• **Problem details**
Omit every picture and write out the rest of the records exactly.
+---+
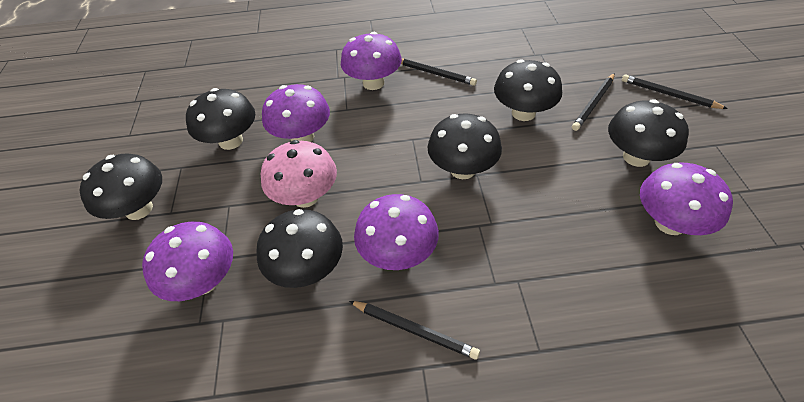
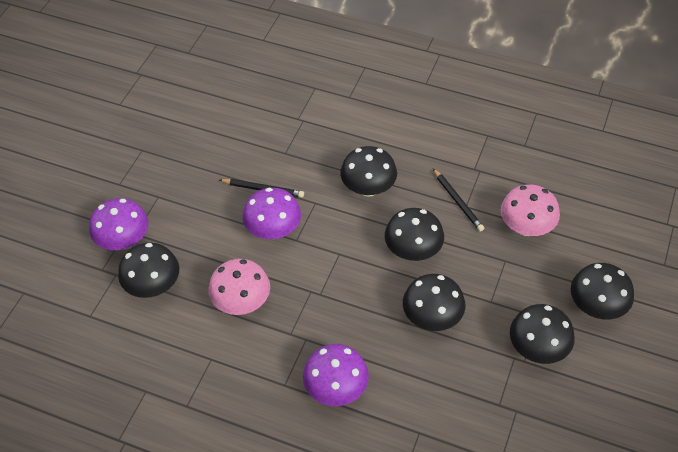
black pencil: 4 -> 2
pink mushroom: 1 -> 2
purple mushroom: 5 -> 3

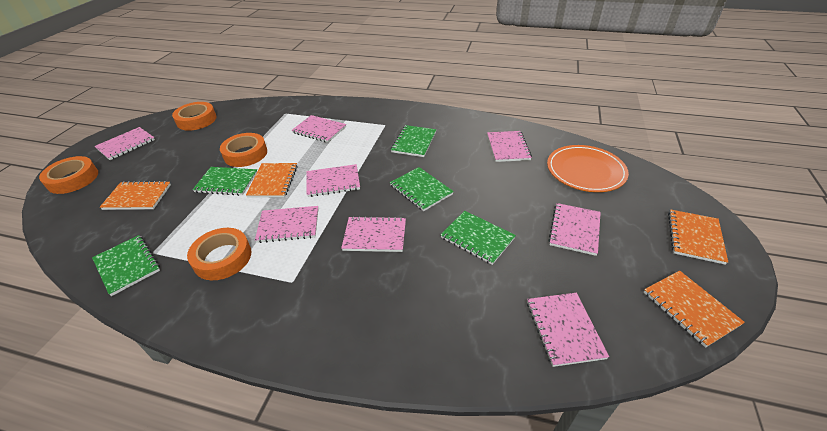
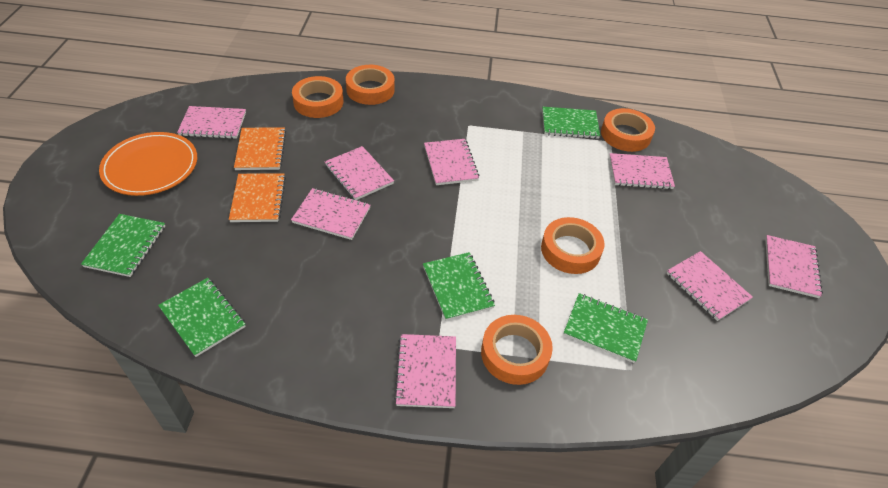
orange notebook: 4 -> 2
orange tape: 4 -> 5

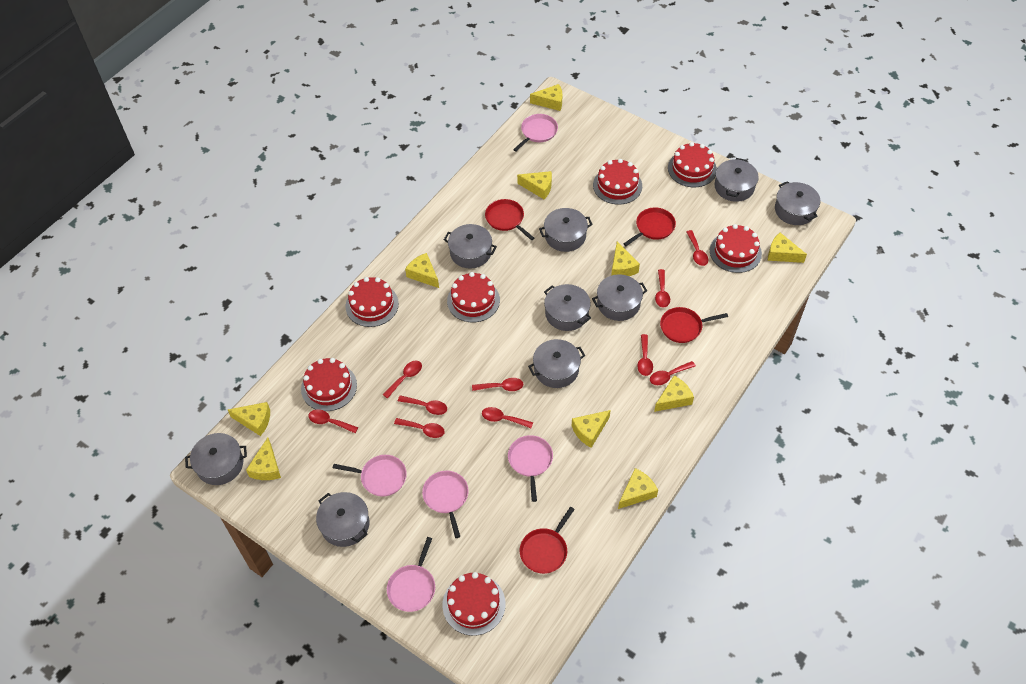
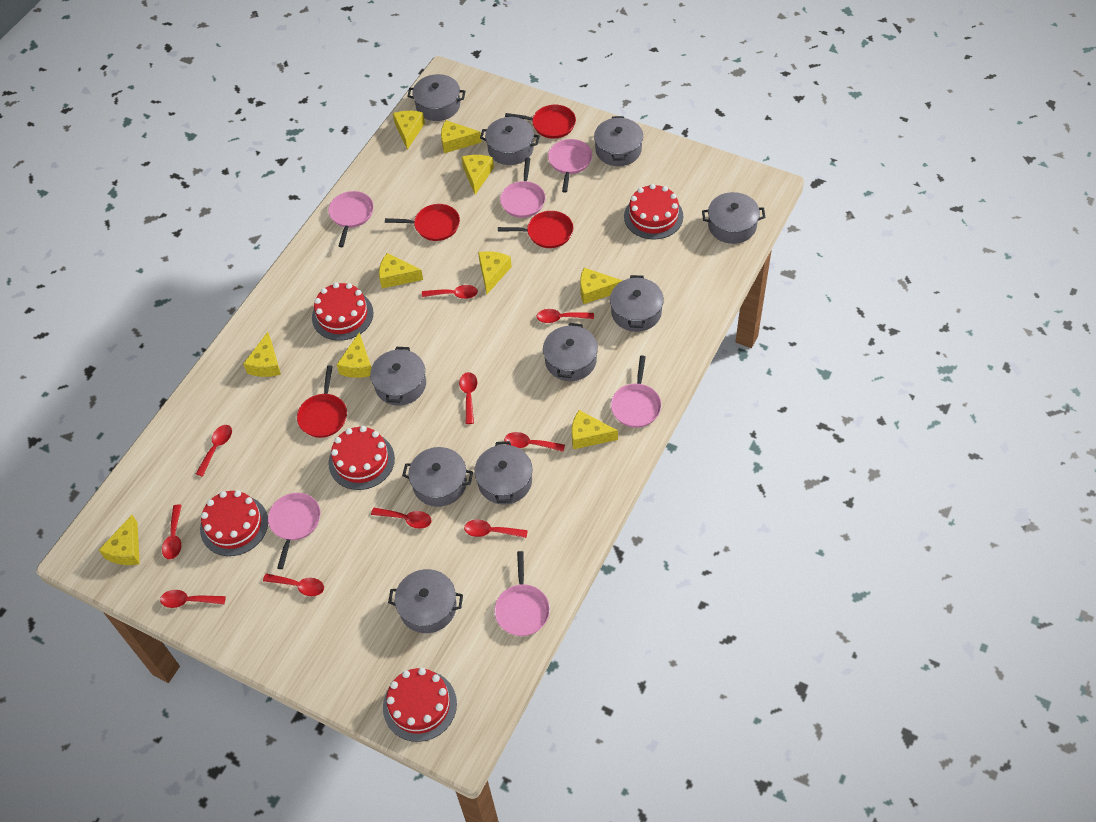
grey pot: 9 -> 10
pink pan: 5 -> 6
red cake: 7 -> 5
+---+
• **Task answer**
black pencil: 4 -> 2
pink mushroom: 1 -> 2
purple mushroom: 5 -> 3

orange notebook: 4 -> 2
orange tape: 4 -> 5

grey pot: 9 -> 10
pink pan: 5 -> 6
red cake: 7 -> 5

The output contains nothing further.